● ASSIGNMENT:
From the entries below, copy every line that holds the word "none".

● DATA RECORDS:
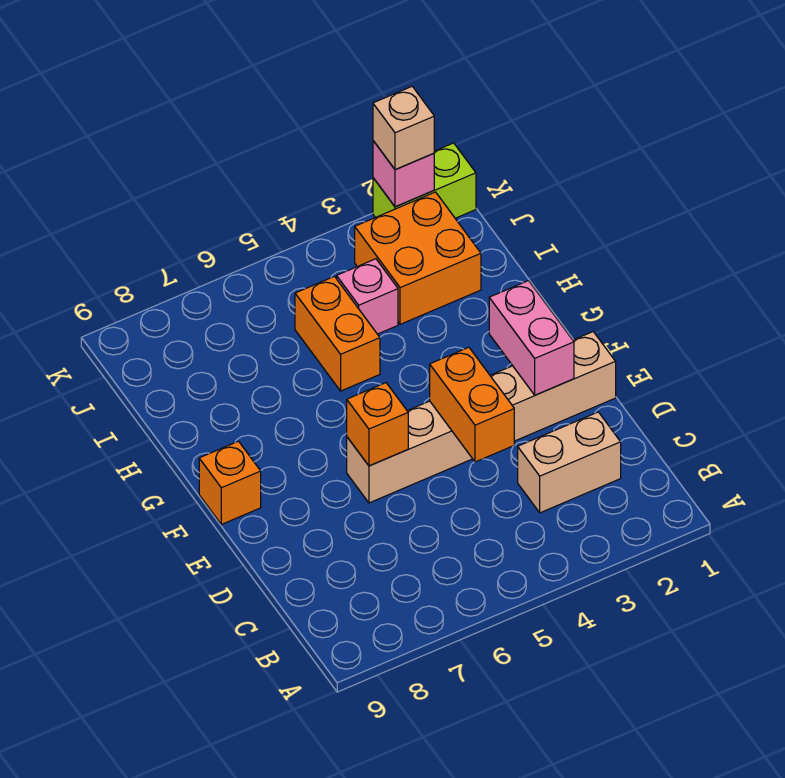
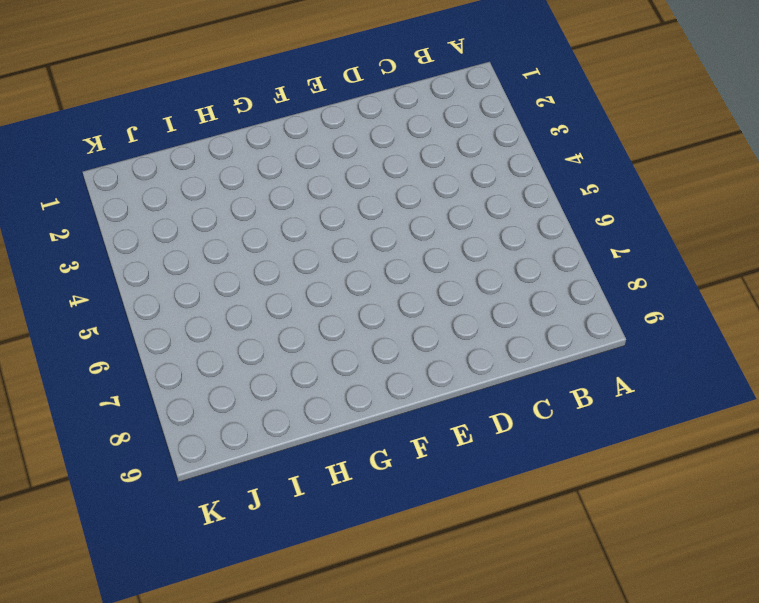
none -> tan brick C2:C3 level 1
none -> tan brick E1:E6 level 1
none -> orange brick F9 level 1

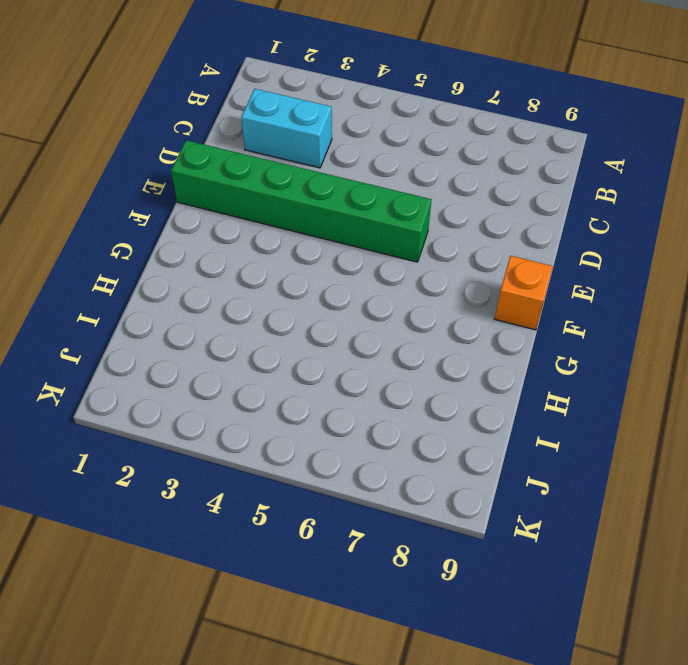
cyan brick C2:C3 level 1 -> tan brick C2:C3 level 1
green brick E1:E6 level 1 -> tan brick E1:E6 level 1
none -> orange brick H5:I5 level 1
none -> orange brick I2:J3 level 1
none -> pink brick I4 level 1

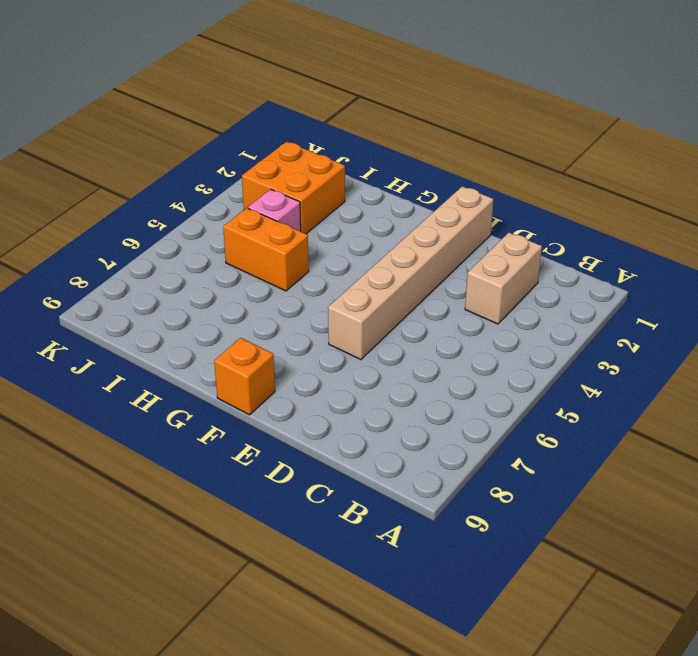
none -> lime brick K1:K2 level 1
none -> orange brick D4:E4 level 2
none -> pink brick E2:F2 level 2

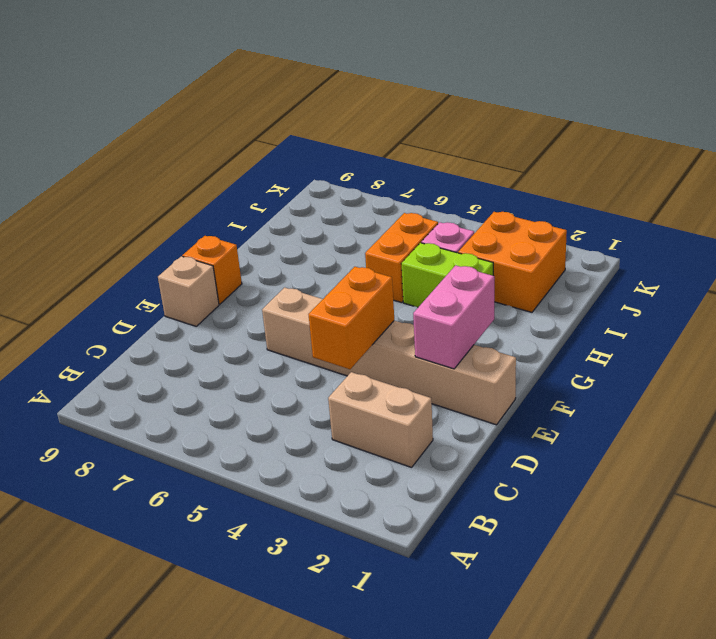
tan brick E9 level 1 -> tan brick K2 level 3
lime brick H3:H4 level 1 -> lime brick K1:K2 level 1
none -> orange brick E6 level 2
none -> pink brick K2 level 2

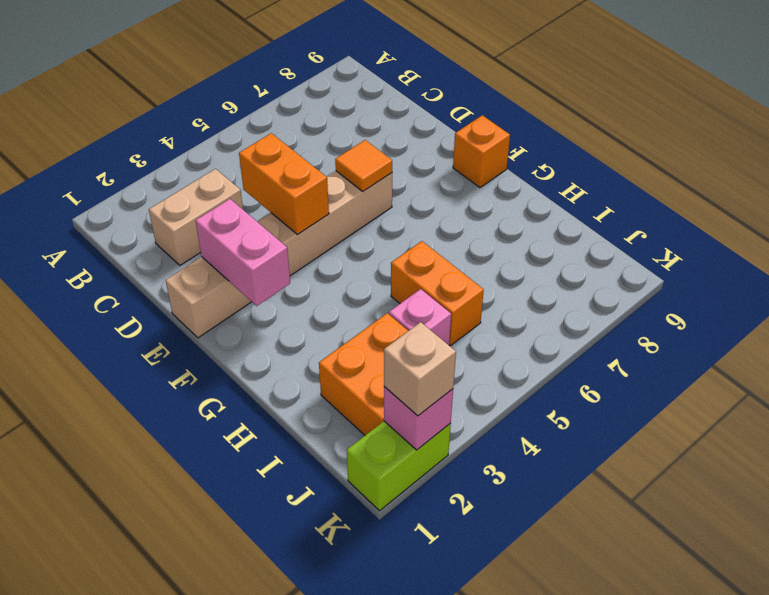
orange tile E6 level 2 -> orange brick E6 level 2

● TASK ANSWER:
none -> tan brick C2:C3 level 1
none -> tan brick E1:E6 level 1
none -> orange brick F9 level 1
none -> orange brick H5:I5 level 1
none -> orange brick I2:J3 level 1
none -> pink brick I4 level 1
none -> lime brick K1:K2 level 1
none -> orange brick D4:E4 level 2
none -> pink brick E2:F2 level 2
none -> orange brick E6 level 2
none -> pink brick K2 level 2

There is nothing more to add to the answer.